* [What the exercise asks]
Quote every line of the data below as it stands, omitting pictures.

* [Extracted records]
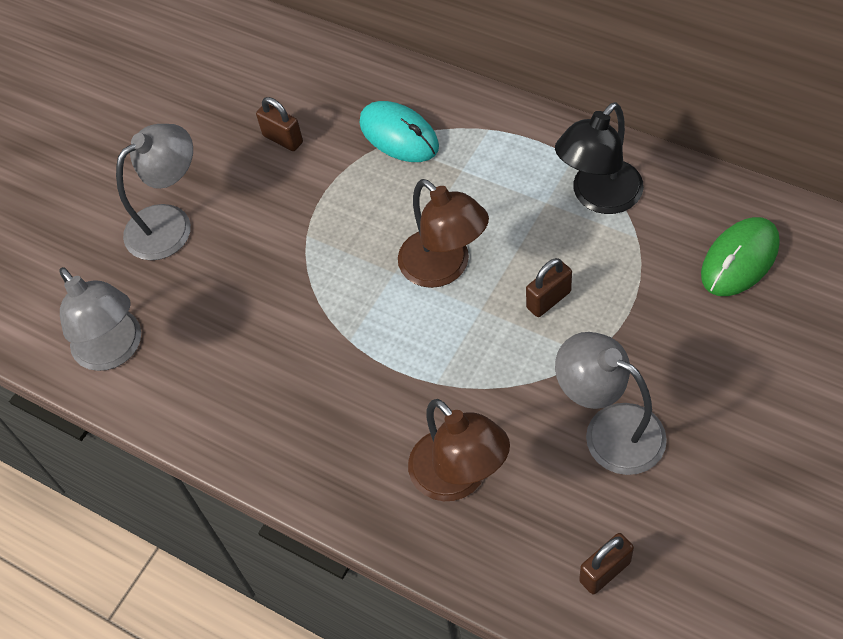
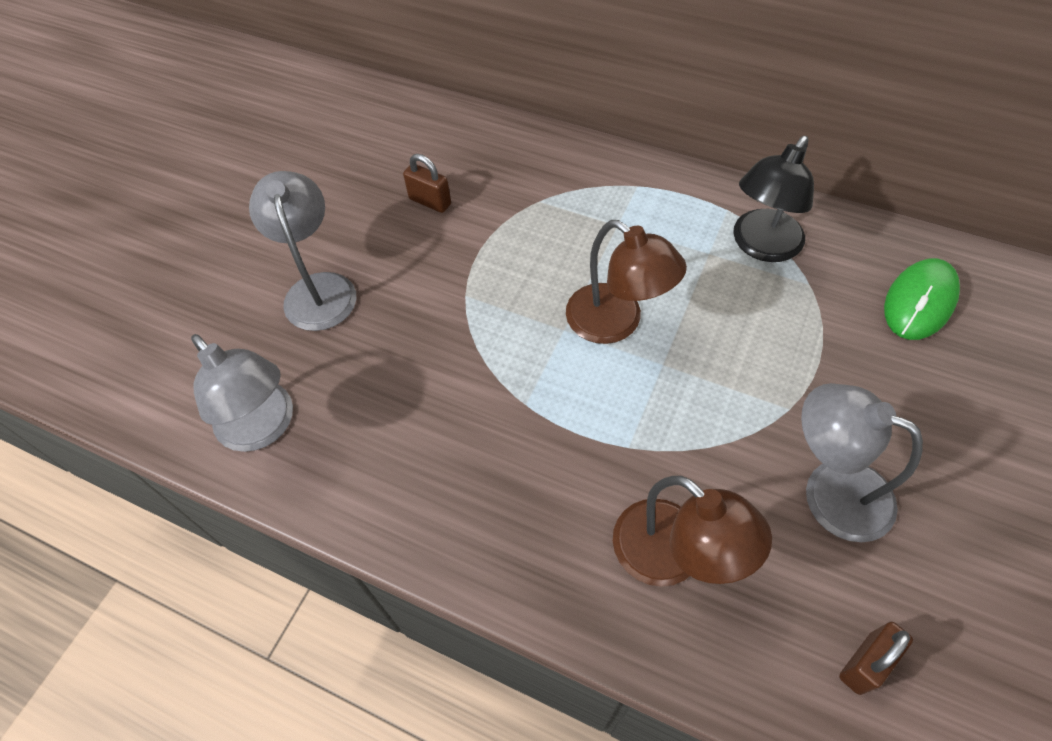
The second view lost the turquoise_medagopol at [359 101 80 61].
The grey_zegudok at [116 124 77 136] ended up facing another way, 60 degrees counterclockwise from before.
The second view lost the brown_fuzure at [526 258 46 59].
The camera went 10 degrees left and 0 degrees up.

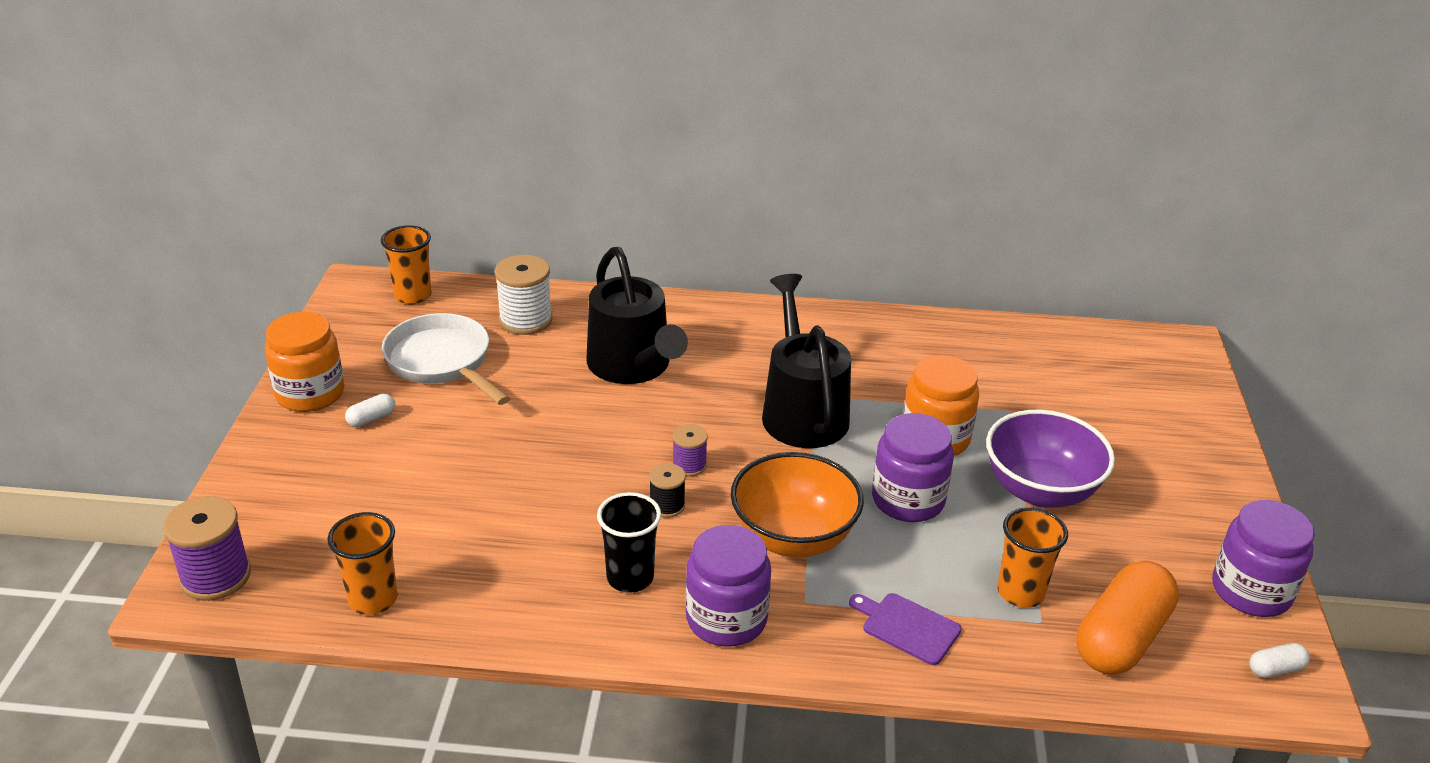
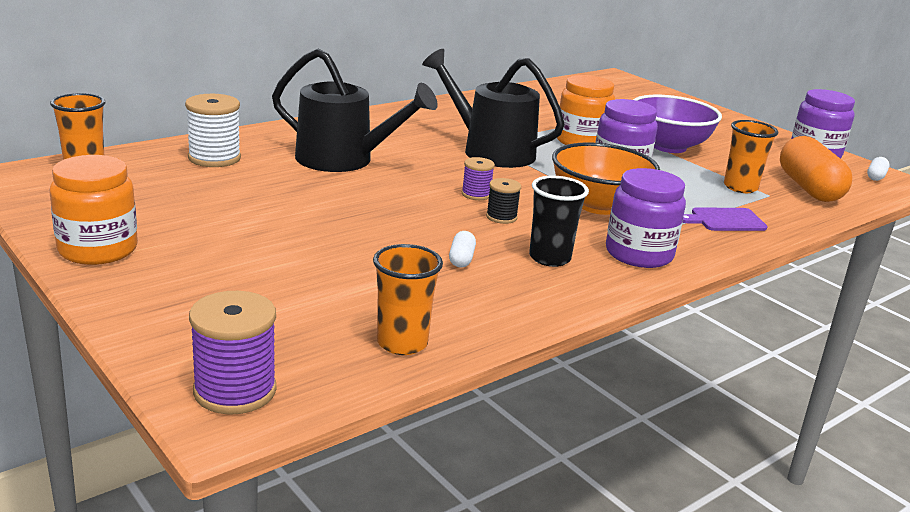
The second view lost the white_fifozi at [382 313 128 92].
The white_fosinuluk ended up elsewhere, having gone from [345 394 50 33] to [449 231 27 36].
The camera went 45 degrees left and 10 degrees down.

* [Output]
The second view lost the turquoise_medagopol at [359 101 80 61].
The grey_zegudok at [116 124 77 136] ended up facing another way, 60 degrees counterclockwise from before.
The second view lost the brown_fuzure at [526 258 46 59].
The camera went 10 degrees left and 0 degrees up.

The second view lost the white_fifozi at [382 313 128 92].
The white_fosinuluk ended up elsewhere, having gone from [345 394 50 33] to [449 231 27 36].
The camera went 45 degrees left and 10 degrees down.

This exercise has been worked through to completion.